Count the lines in the records below that contain the word "none", and give only that number.
Exercise input: Begin
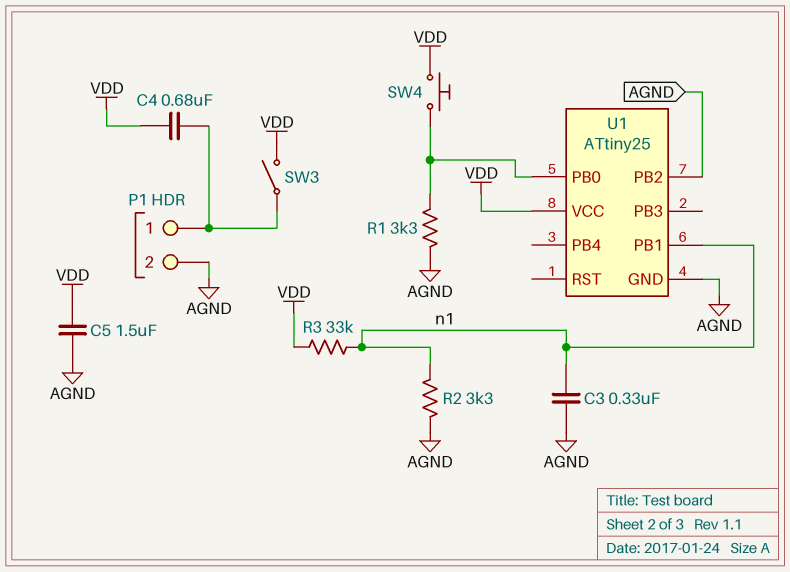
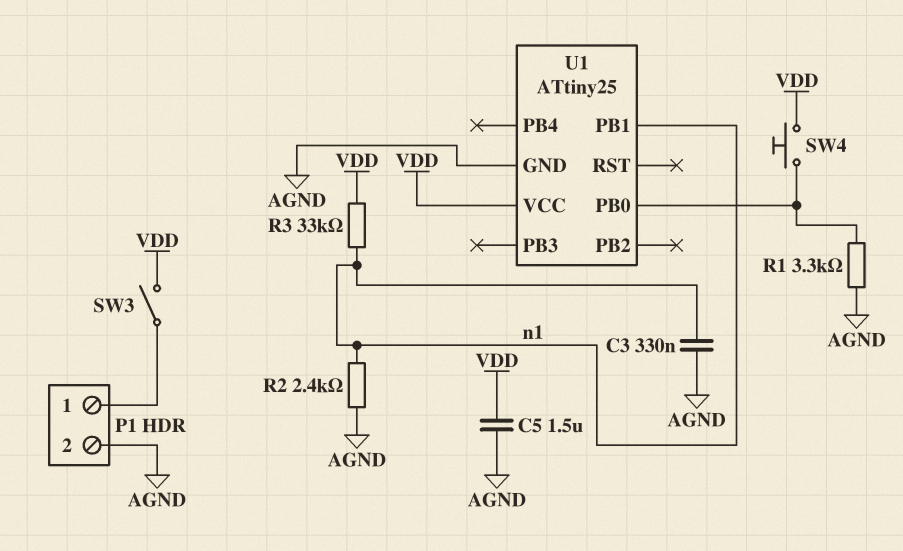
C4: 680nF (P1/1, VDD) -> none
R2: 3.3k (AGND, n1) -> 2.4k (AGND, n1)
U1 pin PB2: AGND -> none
Exercise input: End
Exercise input: Begin
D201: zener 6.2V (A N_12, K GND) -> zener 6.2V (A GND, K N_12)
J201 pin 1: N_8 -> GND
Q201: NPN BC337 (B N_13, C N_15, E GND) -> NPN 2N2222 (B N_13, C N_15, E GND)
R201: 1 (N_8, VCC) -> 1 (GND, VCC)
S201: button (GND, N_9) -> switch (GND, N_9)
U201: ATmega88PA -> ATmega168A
Exercise input: End
> Answer to the exercise:
2